--- Your goal ---
Repeat, word for word, every line from the line holding "turquoise carton: 2 -> 3" through the final line of the entries below. Skip all pictures.

Spatial reasoning data
BEGIN

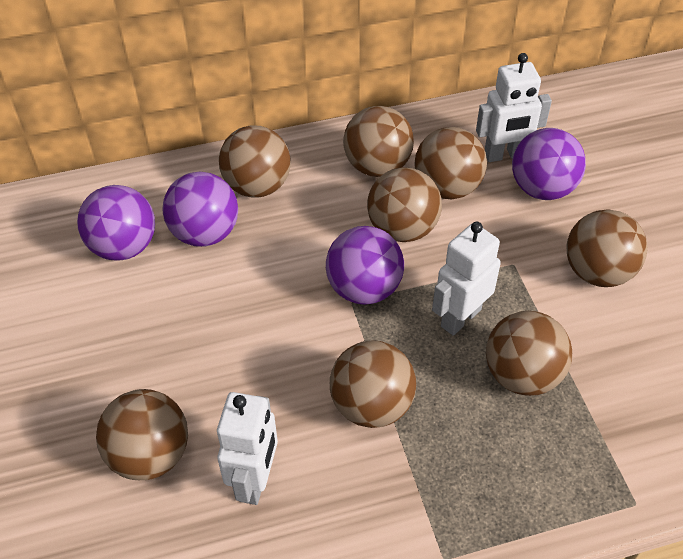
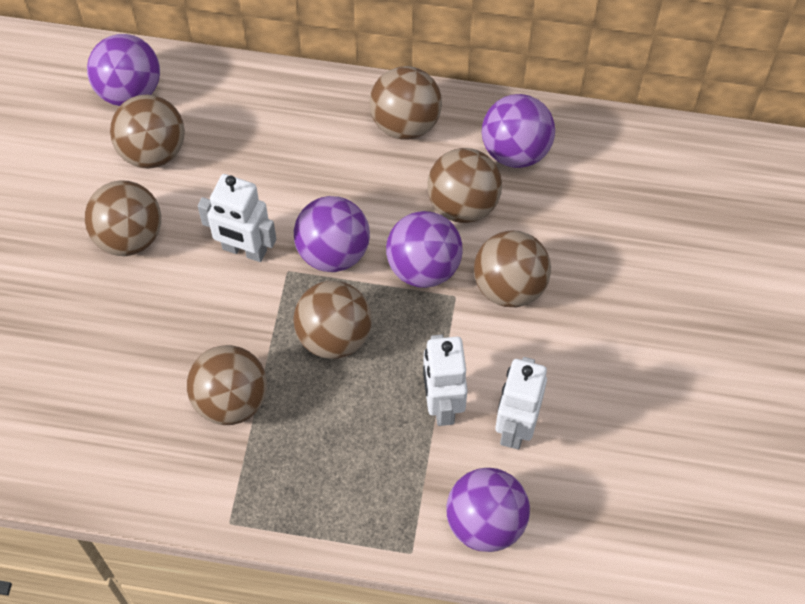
brown ball: 8 -> 7
purple ball: 4 -> 5

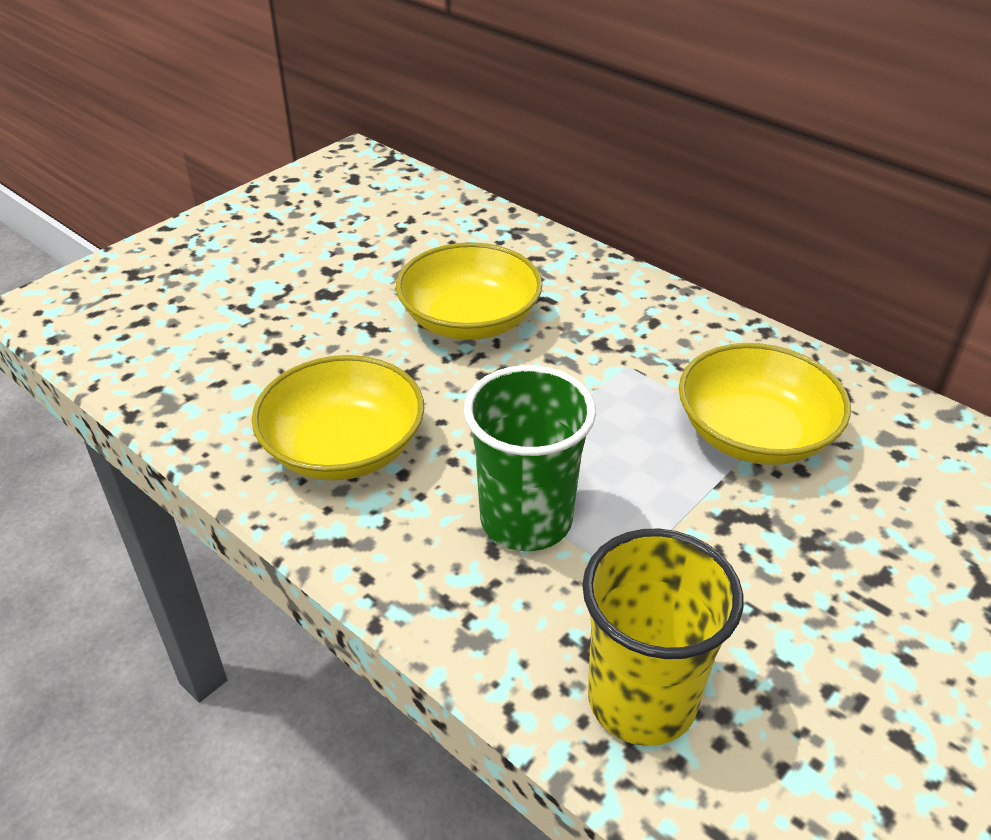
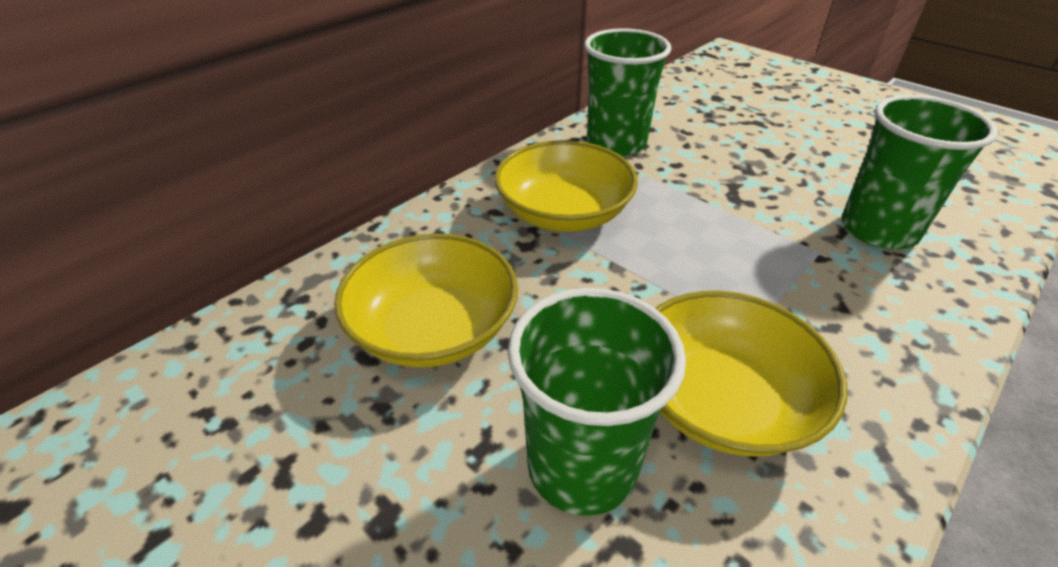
green cup: 1 -> 3
yellow cup: 1 -> 0

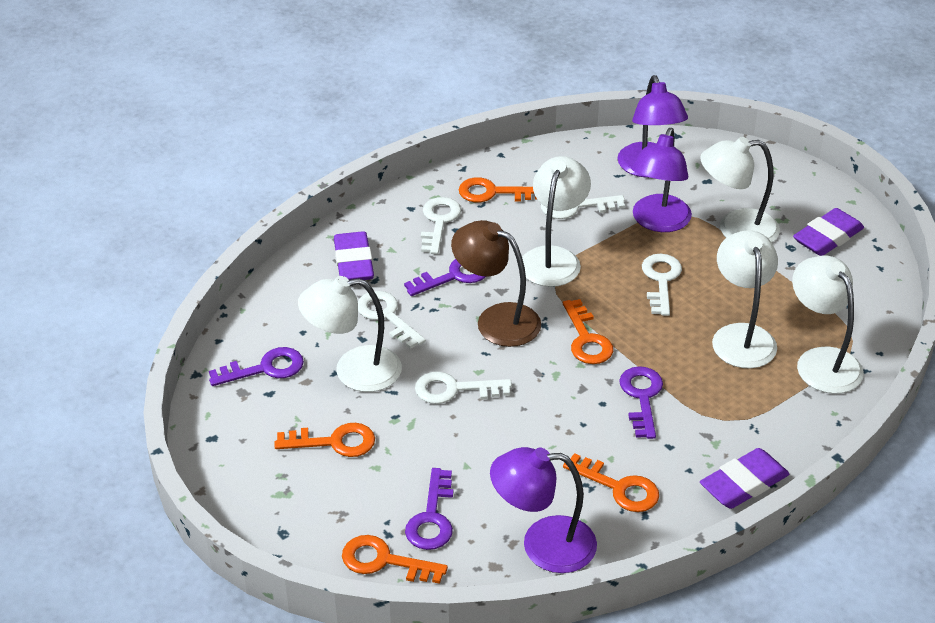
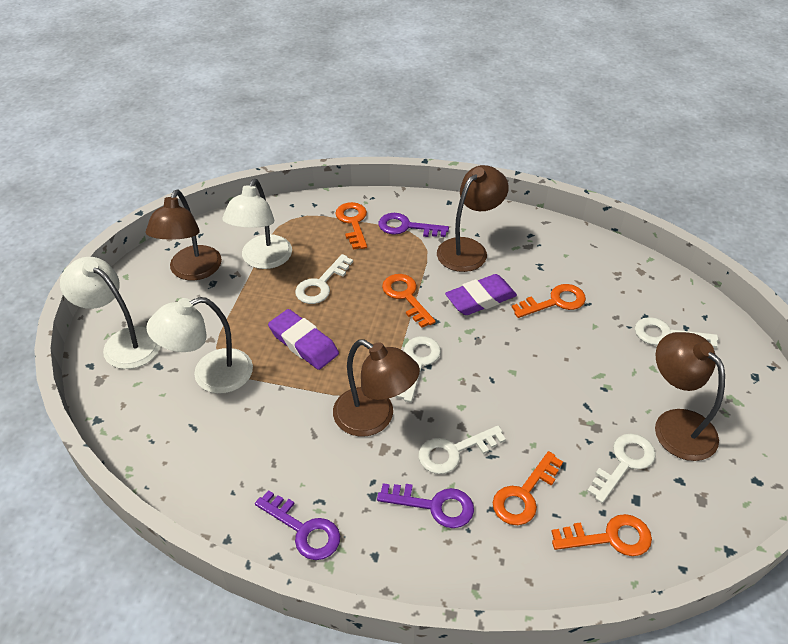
brown lamp: 1 -> 4
purple eraser: 3 -> 2
purple key: 4 -> 3
purple lamp: 3 -> 0
white lamp: 5 -> 3

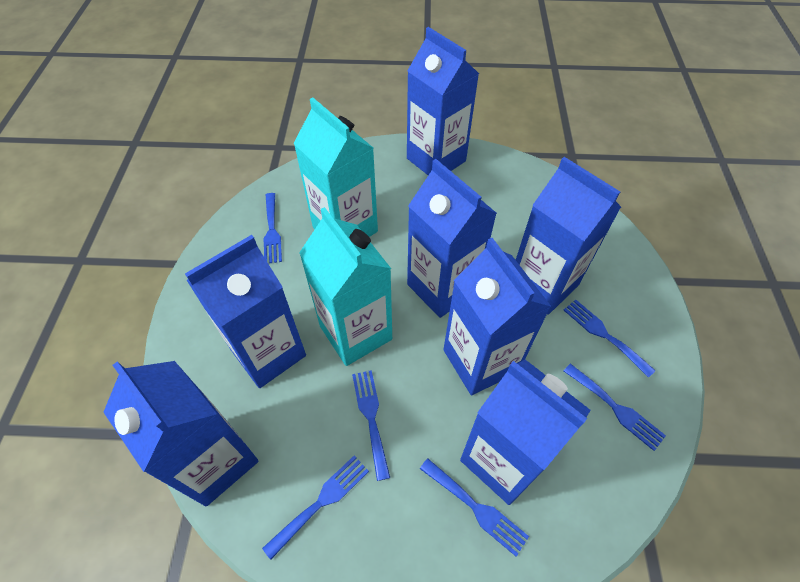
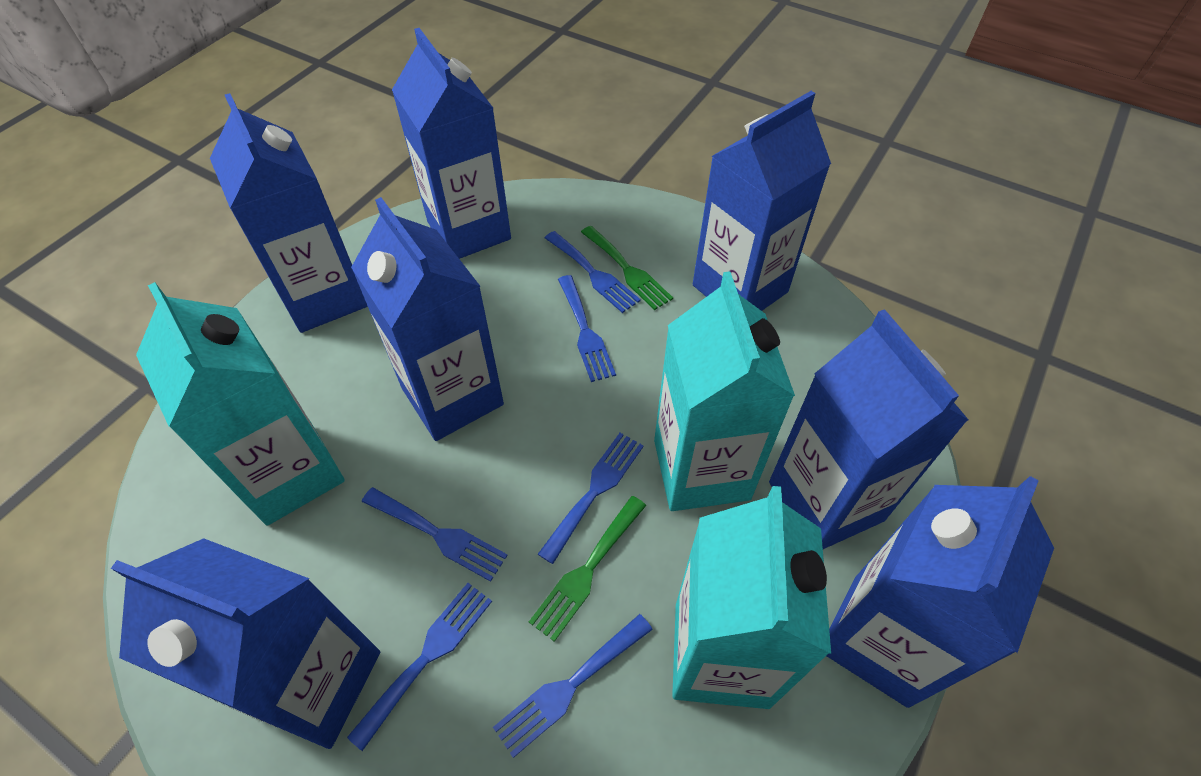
green fork: 0 -> 2
turquoise carton: 2 -> 3

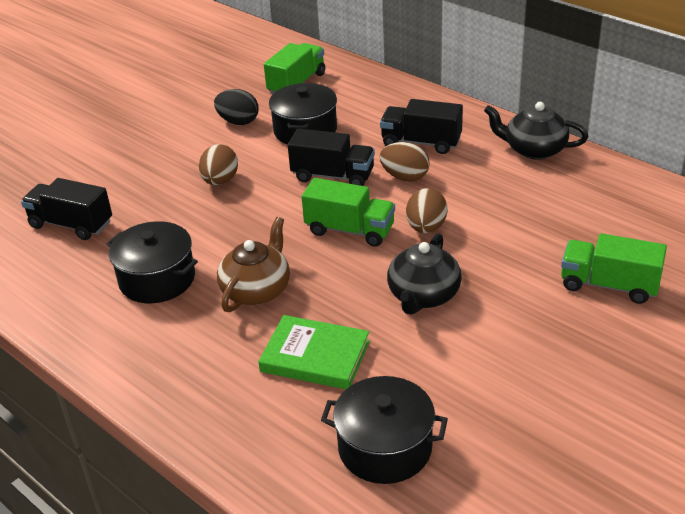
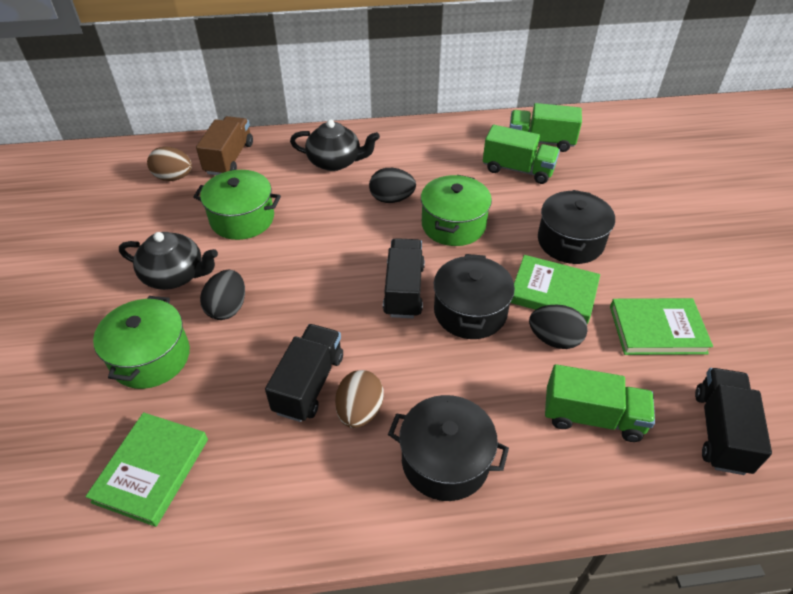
black egg: 1 -> 3
brown egg: 3 -> 2
brown teapot: 1 -> 0
brown truck: 0 -> 1
green book: 1 -> 3
green pot: 0 -> 3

END

--- Output for this exercise ---
turquoise carton: 2 -> 3

black egg: 1 -> 3
brown egg: 3 -> 2
brown teapot: 1 -> 0
brown truck: 0 -> 1
green book: 1 -> 3
green pot: 0 -> 3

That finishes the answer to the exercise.